(Given material)
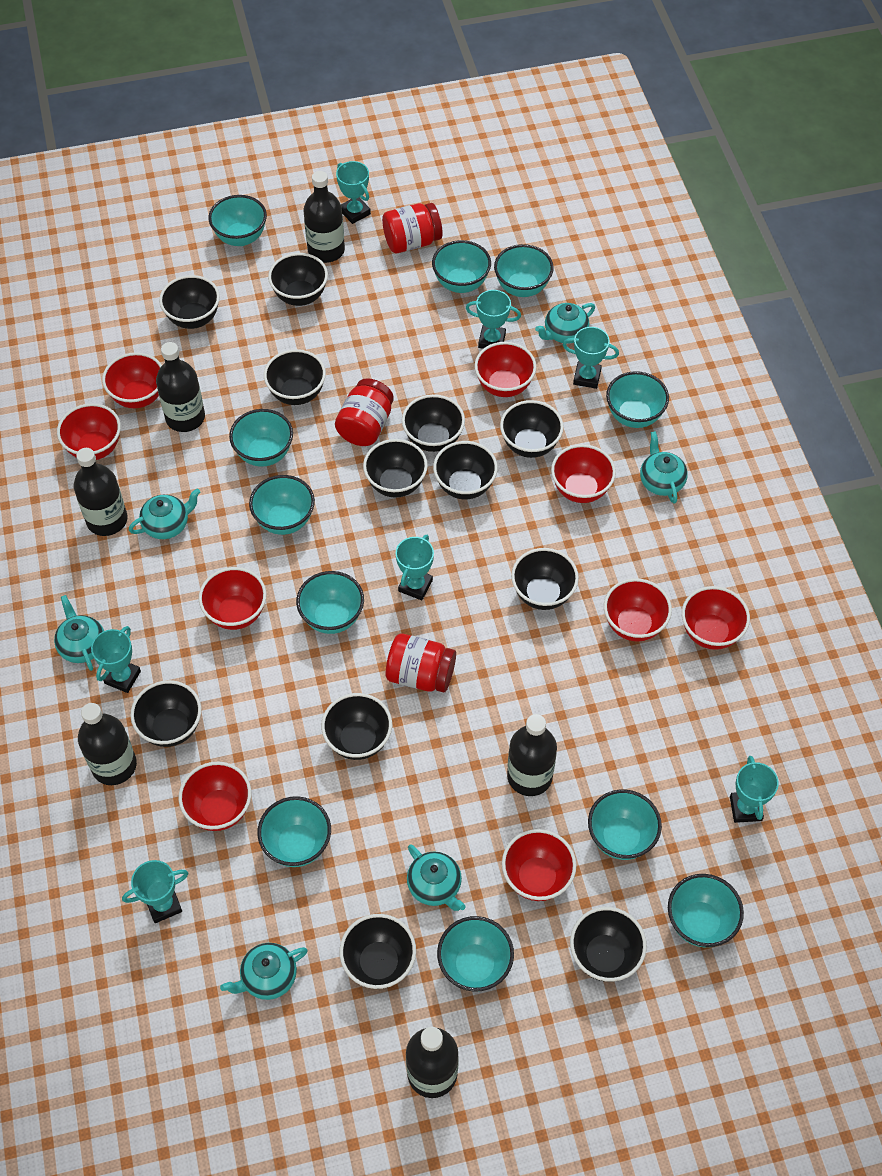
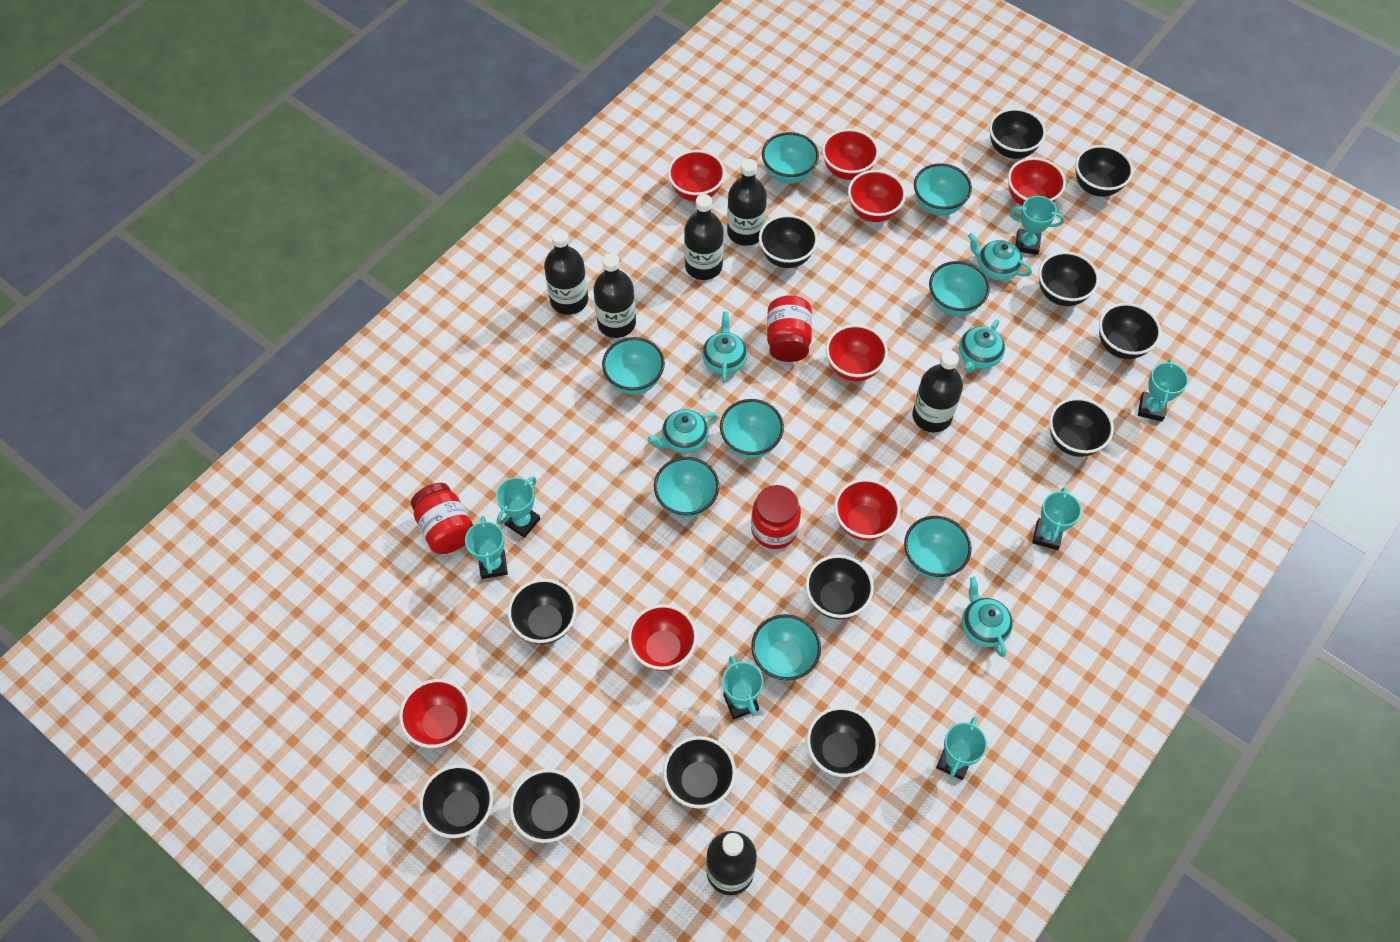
red bowl: 9 -> 8
turquoise bowl: 11 -> 8
turquoise teapot: 6 -> 5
(End Given material)
**Task to complete:** Transcribe the full listing above exactly, with the images removed.

**Output for this task:**
red bowl: 9 -> 8
turquoise bowl: 11 -> 8
turquoise teapot: 6 -> 5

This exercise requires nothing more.